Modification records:

⟨

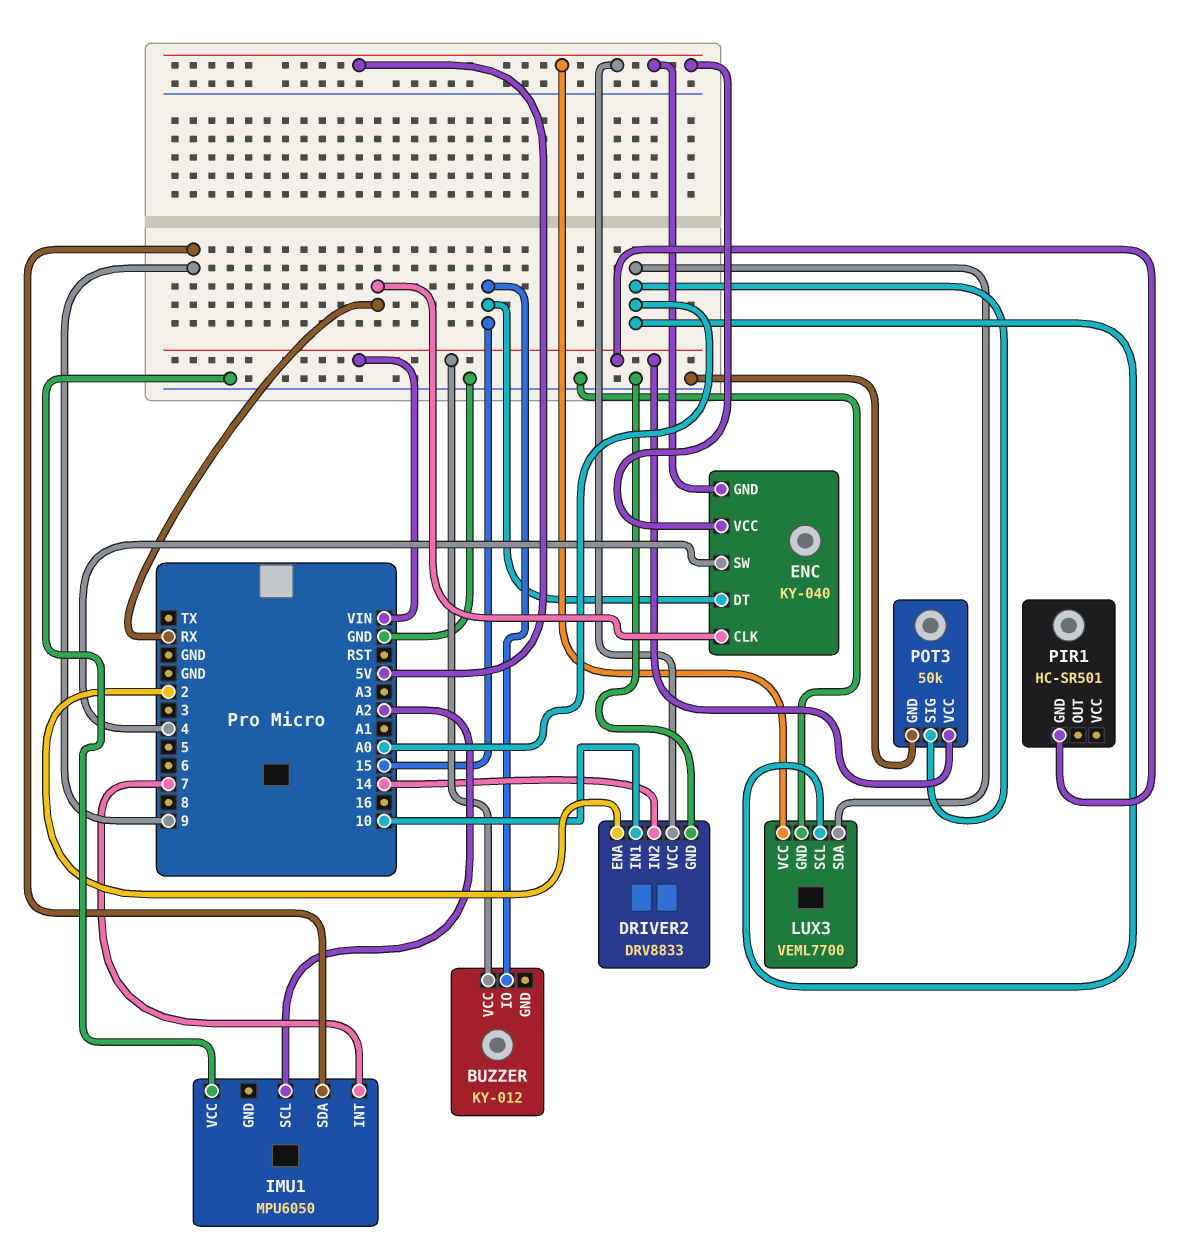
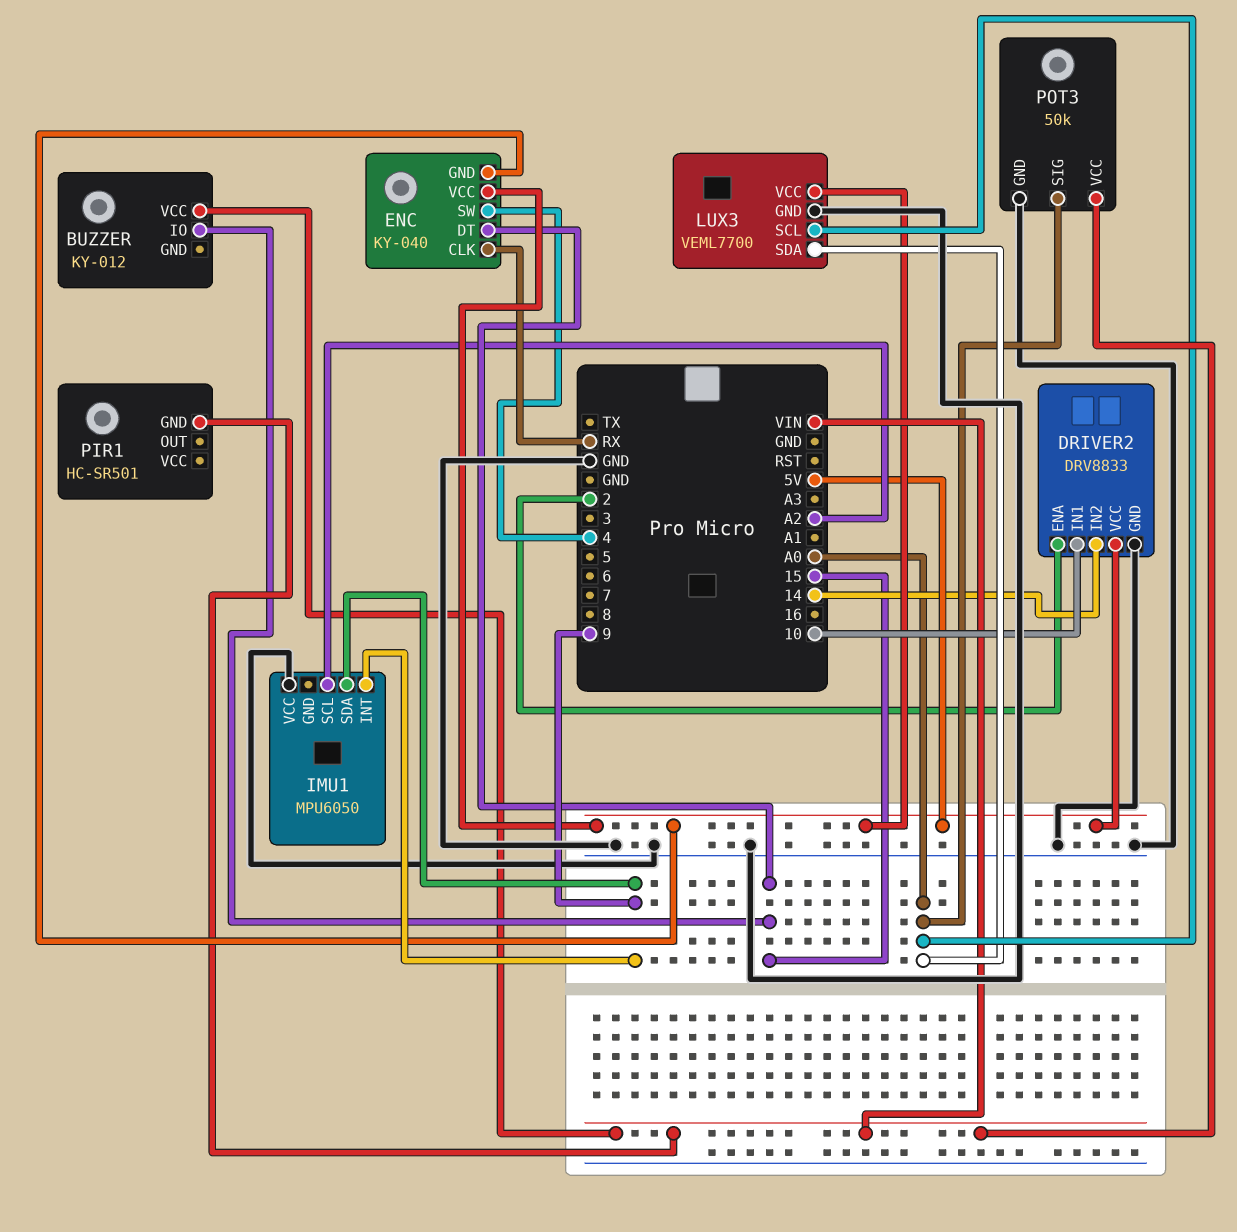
IMU1 pin INT: 7 -> 9

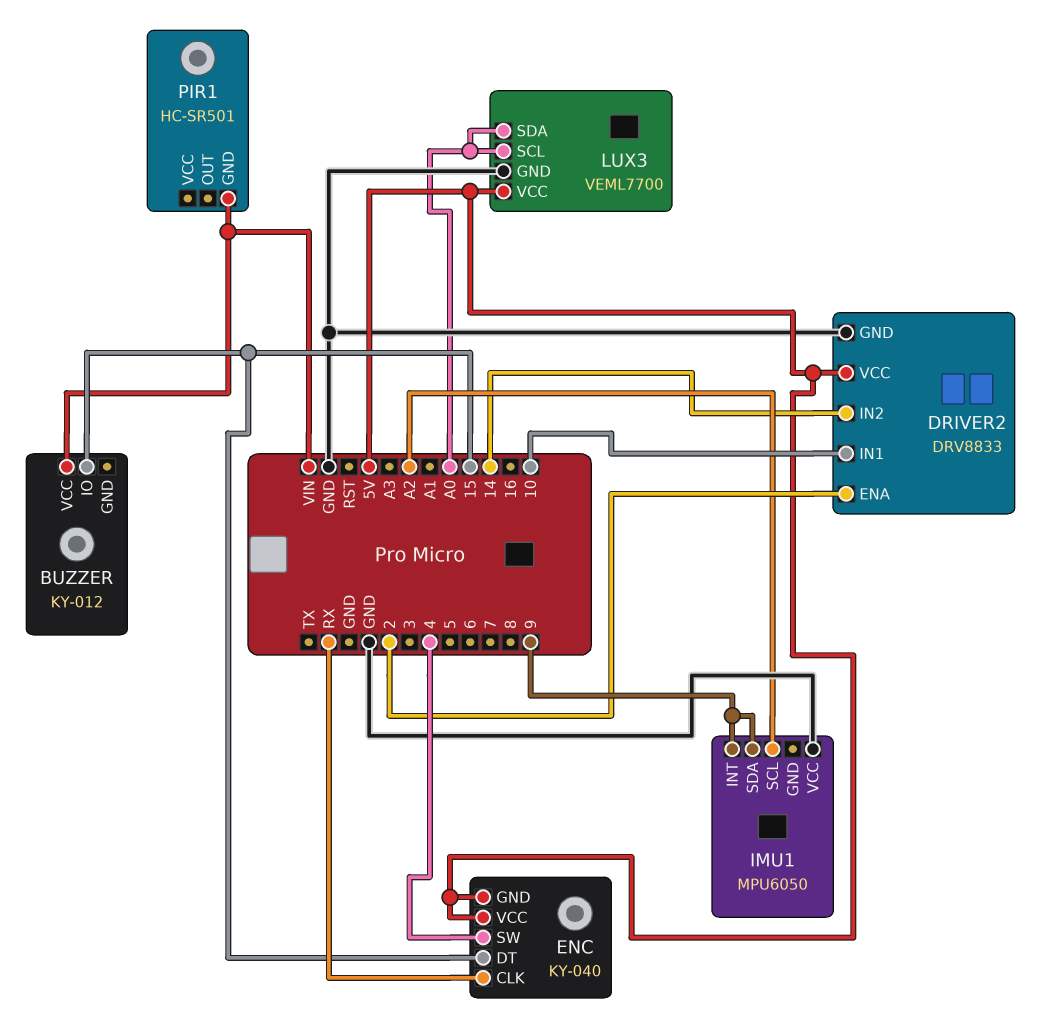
POT3: 50k -> none
POT3 pin GND: GND -> none
POT3 pin SIG: A0 -> none
POT3 pin VCC: VIN -> none

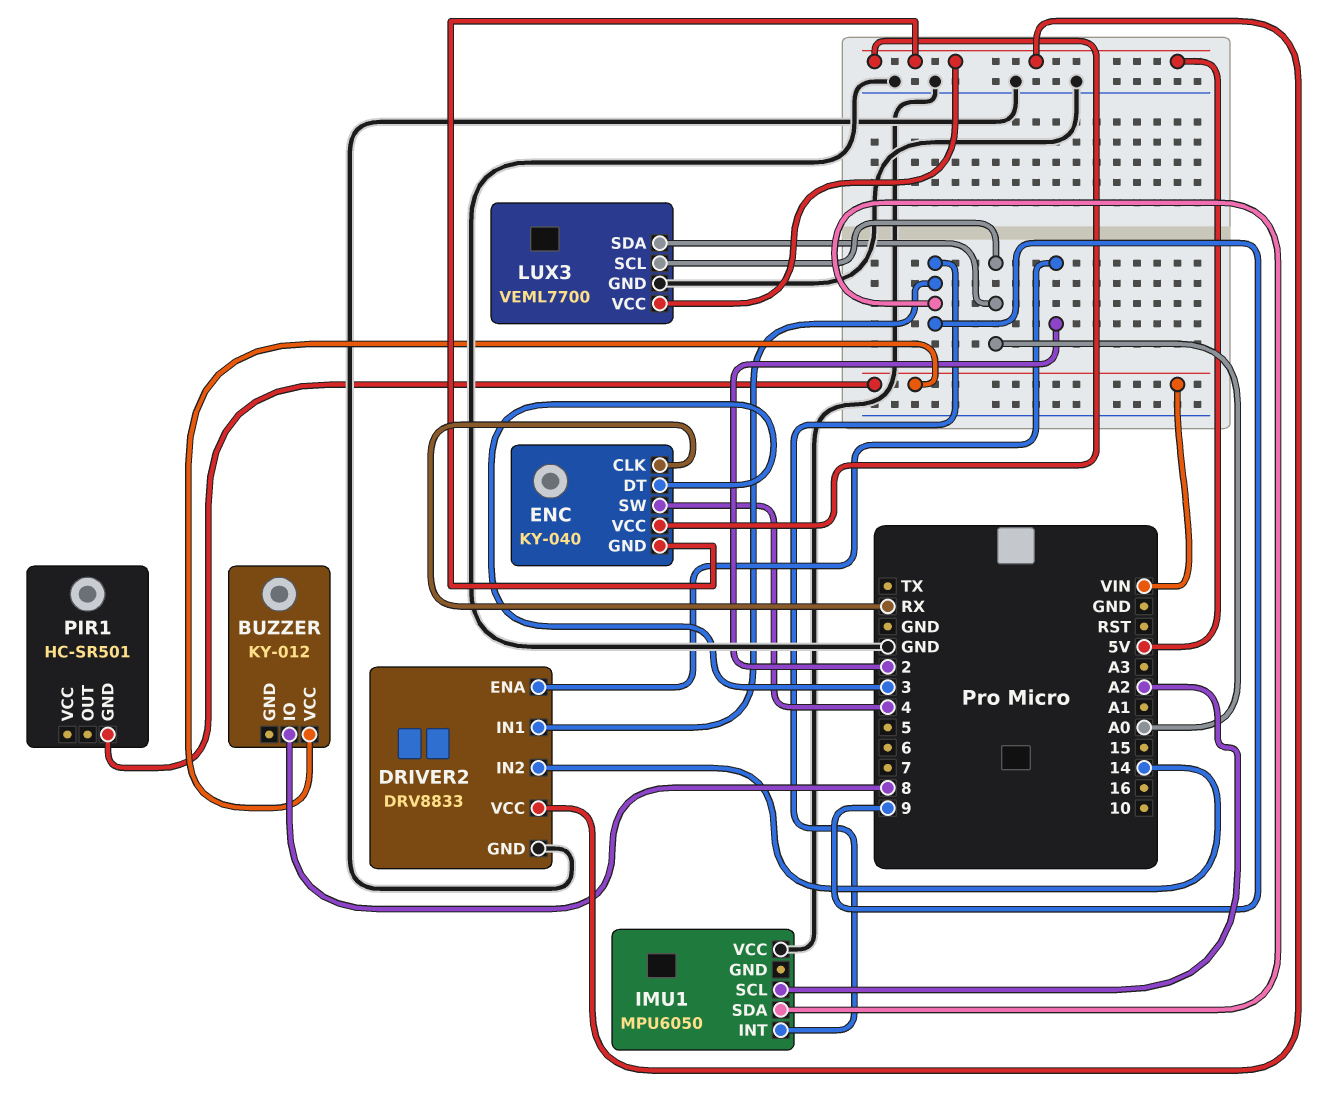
BUZZER pin IO: 15 -> 8
DRIVER2 pin IN1: 10 -> 9
ENC pin DT: 15 -> 3

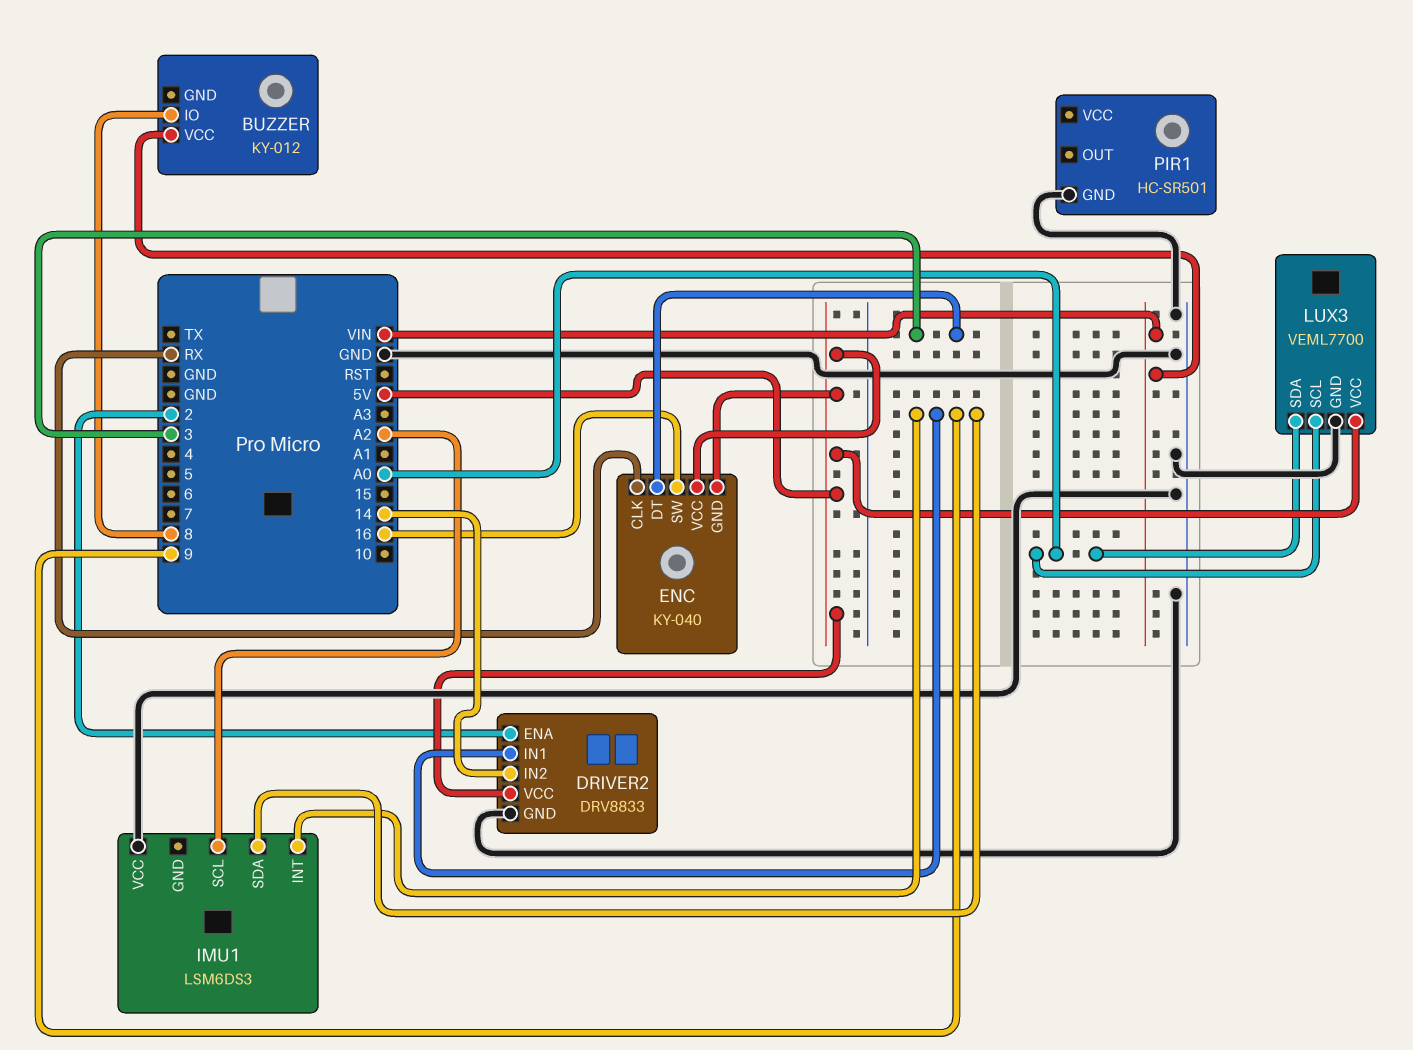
ENC pin SW: 4 -> 16
IMU1: MPU6050 -> LSM6DS3
PIR1 pin GND: VIN -> GND

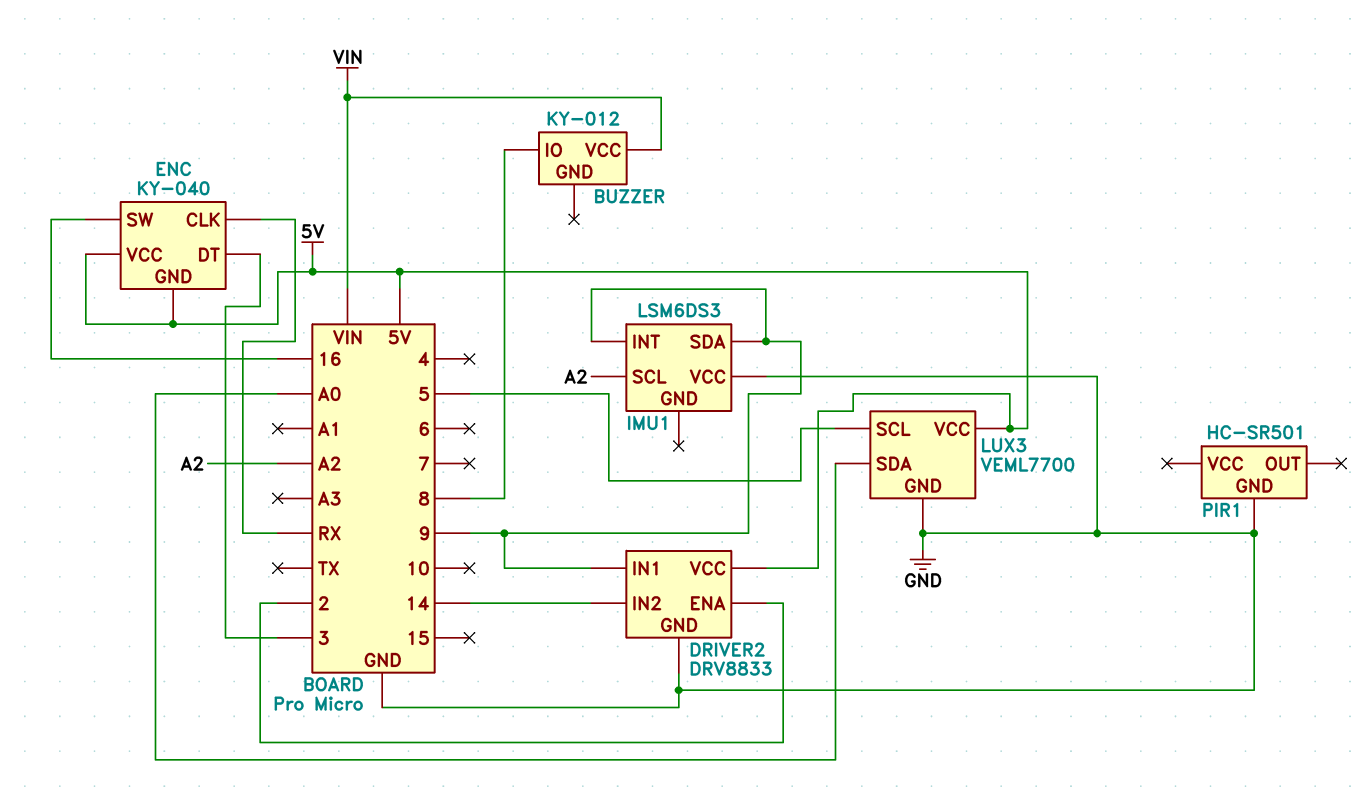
LUX3 pin SCL: A0 -> 5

⟩

# [PROBLEM]
Exact copy, pictures omitted: every line from the one holding "IMU1: MPU6050 -> LSM6DS3" through the last line of the data above, and nothing else.

# [ANSWER TO THE PROBLEM]
IMU1: MPU6050 -> LSM6DS3
PIR1 pin GND: VIN -> GND

LUX3 pin SCL: A0 -> 5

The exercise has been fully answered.